#### Try it:
Please restate the data below word for word, omitting all images.

::::

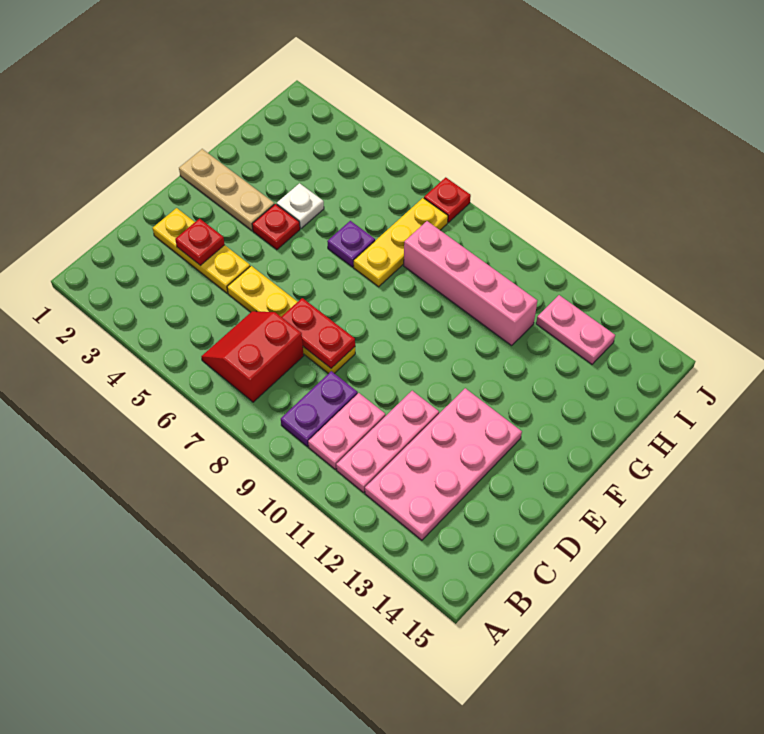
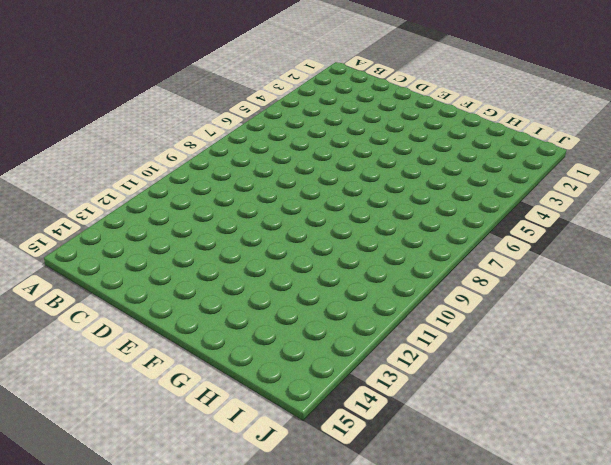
none -> red slope B6:C7 level 1 top 7
none -> purple plate B9:C9 level 1
none -> pink plate B10:C10 level 1

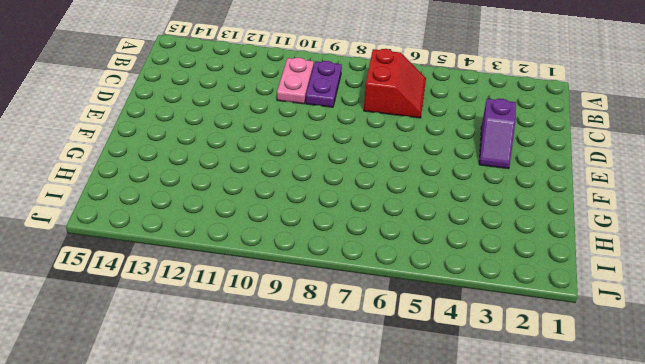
purple slope D3:E3 level 1 top D -> yellow plate D2:D4 level 1
none -> pink plate B11:D11 level 1
none -> pink plate B12:E13 level 1
none -> yellow plate D5:D8 level 1

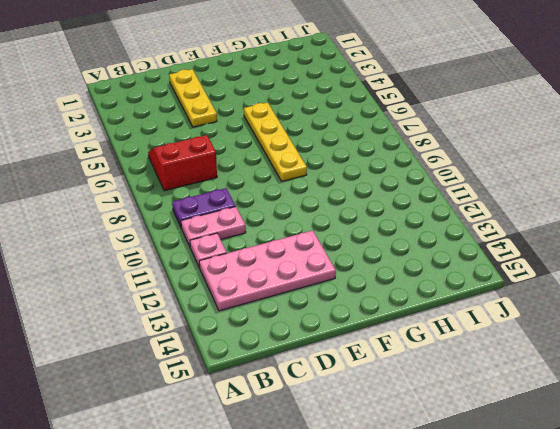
pink plate B11 level 1 -> pink plate B11:D11 level 1
yellow plate F5:F8 level 1 -> yellow plate D5:D8 level 1
none -> tan plate F1:F3 level 1
none -> red plate F4 level 1
none -> white plate G4 level 1

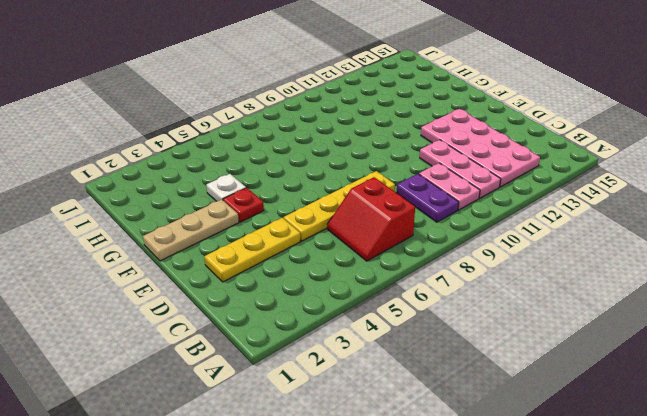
none -> purple plate G6 level 1
none -> yellow plate G7:I7 level 1
none -> pink brick H8:H11 level 1

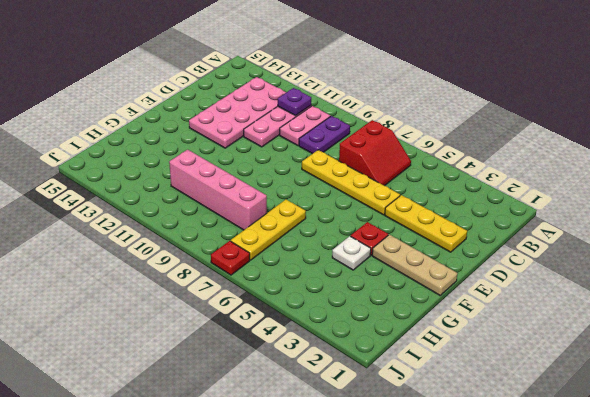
purple plate B11 level 2 -> purple plate G6 level 1
none -> pink plate I12:I13 level 1
none -> red plate D3 level 2
none -> red plate D7:D8 level 2

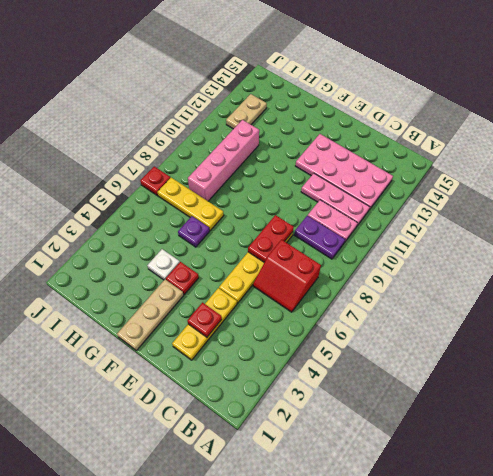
tan plate I12:I13 level 1 -> pink plate I12:I13 level 1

::::

#### Result for this exercise:
none -> red slope B6:C7 level 1 top 7
none -> purple plate B9:C9 level 1
none -> pink plate B10:C10 level 1

purple slope D3:E3 level 1 top D -> yellow plate D2:D4 level 1
none -> pink plate B11:D11 level 1
none -> pink plate B12:E13 level 1
none -> yellow plate D5:D8 level 1

pink plate B11 level 1 -> pink plate B11:D11 level 1
yellow plate F5:F8 level 1 -> yellow plate D5:D8 level 1
none -> tan plate F1:F3 level 1
none -> red plate F4 level 1
none -> white plate G4 level 1

none -> purple plate G6 level 1
none -> yellow plate G7:I7 level 1
none -> pink brick H8:H11 level 1

purple plate B11 level 2 -> purple plate G6 level 1
none -> pink plate I12:I13 level 1
none -> red plate D3 level 2
none -> red plate D7:D8 level 2

tan plate I12:I13 level 1 -> pink plate I12:I13 level 1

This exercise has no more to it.